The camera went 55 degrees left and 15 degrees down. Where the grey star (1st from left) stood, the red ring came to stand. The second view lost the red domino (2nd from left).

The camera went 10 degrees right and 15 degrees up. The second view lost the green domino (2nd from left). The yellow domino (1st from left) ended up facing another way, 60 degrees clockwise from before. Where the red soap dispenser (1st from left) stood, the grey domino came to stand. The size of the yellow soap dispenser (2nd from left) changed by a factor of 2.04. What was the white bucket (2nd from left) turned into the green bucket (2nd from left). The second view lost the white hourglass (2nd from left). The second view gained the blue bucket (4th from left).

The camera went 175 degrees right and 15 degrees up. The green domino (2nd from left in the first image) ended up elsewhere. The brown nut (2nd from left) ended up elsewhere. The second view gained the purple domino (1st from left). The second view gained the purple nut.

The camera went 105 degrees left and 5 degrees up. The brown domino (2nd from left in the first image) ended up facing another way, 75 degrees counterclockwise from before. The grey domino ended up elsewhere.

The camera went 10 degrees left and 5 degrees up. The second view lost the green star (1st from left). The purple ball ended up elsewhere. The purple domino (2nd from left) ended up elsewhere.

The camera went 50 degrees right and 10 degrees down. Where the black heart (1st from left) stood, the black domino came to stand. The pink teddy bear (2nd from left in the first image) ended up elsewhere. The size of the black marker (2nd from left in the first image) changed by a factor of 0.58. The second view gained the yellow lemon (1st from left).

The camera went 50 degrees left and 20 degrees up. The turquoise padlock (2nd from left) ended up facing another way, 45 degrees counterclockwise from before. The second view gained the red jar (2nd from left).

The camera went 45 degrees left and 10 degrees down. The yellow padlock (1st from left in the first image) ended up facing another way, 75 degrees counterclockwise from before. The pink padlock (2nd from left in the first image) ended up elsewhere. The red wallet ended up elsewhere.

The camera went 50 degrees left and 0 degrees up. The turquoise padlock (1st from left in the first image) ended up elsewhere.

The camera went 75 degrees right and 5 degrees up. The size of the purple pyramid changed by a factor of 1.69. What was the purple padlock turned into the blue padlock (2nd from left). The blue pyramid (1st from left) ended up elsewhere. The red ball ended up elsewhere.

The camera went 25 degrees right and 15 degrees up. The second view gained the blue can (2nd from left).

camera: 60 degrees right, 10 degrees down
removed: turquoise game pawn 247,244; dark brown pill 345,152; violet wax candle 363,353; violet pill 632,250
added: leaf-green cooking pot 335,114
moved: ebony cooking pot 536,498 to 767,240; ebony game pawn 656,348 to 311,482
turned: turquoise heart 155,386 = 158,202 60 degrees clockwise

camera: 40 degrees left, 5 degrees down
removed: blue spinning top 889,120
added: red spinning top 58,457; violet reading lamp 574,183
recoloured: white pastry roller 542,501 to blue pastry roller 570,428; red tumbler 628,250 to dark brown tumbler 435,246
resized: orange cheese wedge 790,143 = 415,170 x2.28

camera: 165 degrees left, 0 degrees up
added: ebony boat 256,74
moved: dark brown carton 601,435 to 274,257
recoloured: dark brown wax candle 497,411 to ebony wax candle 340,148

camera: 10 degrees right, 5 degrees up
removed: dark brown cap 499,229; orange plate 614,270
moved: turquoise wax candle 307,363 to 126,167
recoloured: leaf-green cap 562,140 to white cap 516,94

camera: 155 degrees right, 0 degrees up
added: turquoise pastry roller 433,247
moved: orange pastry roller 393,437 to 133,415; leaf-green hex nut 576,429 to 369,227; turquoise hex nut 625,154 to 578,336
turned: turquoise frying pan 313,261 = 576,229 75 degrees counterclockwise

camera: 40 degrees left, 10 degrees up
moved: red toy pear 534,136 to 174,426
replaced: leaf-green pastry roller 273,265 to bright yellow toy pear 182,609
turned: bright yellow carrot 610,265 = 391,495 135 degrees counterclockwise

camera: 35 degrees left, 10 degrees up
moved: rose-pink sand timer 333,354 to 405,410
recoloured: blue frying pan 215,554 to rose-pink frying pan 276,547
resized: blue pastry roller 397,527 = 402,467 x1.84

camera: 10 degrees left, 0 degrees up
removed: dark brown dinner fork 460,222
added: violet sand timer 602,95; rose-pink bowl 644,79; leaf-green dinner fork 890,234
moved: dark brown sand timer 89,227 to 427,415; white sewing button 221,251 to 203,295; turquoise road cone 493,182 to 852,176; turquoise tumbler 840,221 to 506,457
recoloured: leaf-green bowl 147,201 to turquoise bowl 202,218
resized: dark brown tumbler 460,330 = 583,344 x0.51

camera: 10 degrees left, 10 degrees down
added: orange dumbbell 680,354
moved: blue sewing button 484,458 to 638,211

Goal of the exercise>
Given the records above, reproduce precisely and only the lines between the line holding "camera: 60 degrees right, 10 degrees down" and the line holding "moved: ebony cooking", inclusive.

Reply>
camera: 60 degrees right, 10 degrees down
removed: turquoise game pawn 247,244; dark brown pill 345,152; violet wax candle 363,353; violet pill 632,250
added: leaf-green cooking pot 335,114
moved: ebony cooking pot 536,498 to 767,240; ebony game pawn 656,348 to 311,482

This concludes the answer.